**Task statement**
Each line below that contains the word "size" must be copied.
[[ Records shown open ]]
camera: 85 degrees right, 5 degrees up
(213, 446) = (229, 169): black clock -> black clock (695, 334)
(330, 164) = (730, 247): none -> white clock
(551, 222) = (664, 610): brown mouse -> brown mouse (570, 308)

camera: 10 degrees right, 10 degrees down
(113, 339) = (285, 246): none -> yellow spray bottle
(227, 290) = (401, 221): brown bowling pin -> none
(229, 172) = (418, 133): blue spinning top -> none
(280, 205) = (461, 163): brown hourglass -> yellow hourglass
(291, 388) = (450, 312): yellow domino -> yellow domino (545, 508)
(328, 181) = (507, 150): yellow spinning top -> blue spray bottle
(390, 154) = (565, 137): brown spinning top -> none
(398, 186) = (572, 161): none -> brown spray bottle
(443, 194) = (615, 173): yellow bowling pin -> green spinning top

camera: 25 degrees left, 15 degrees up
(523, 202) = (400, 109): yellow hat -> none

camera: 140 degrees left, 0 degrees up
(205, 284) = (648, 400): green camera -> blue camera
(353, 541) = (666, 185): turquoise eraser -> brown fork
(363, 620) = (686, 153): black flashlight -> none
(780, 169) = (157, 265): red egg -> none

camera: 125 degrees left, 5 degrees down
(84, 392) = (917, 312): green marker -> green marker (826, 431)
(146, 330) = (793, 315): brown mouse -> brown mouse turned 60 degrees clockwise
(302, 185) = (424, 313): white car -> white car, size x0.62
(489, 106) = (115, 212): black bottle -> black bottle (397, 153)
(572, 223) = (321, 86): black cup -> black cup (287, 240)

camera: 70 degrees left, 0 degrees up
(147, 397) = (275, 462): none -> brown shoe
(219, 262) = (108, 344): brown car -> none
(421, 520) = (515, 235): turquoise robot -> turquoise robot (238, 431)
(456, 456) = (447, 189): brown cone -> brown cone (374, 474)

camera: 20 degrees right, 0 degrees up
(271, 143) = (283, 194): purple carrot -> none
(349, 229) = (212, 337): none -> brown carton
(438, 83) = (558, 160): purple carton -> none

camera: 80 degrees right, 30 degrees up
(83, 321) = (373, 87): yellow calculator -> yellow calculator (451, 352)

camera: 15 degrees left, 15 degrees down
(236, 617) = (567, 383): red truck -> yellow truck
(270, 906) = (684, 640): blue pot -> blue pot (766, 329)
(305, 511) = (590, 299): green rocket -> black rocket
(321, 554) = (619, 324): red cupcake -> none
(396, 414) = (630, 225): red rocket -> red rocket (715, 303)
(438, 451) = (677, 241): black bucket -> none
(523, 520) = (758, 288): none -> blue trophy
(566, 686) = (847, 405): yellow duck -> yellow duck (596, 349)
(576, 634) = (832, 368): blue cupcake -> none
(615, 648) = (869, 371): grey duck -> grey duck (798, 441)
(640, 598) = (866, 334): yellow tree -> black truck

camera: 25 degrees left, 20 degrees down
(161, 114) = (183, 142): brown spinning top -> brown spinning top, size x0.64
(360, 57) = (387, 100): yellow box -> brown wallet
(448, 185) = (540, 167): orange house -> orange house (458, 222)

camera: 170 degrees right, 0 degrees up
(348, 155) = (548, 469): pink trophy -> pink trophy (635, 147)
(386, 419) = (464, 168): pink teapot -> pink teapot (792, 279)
[[ Records shown closed ]]
**Response to this task**
(302, 185) = (424, 313): white car -> white car, size x0.62
(161, 114) = (183, 142): brown spinning top -> brown spinning top, size x0.64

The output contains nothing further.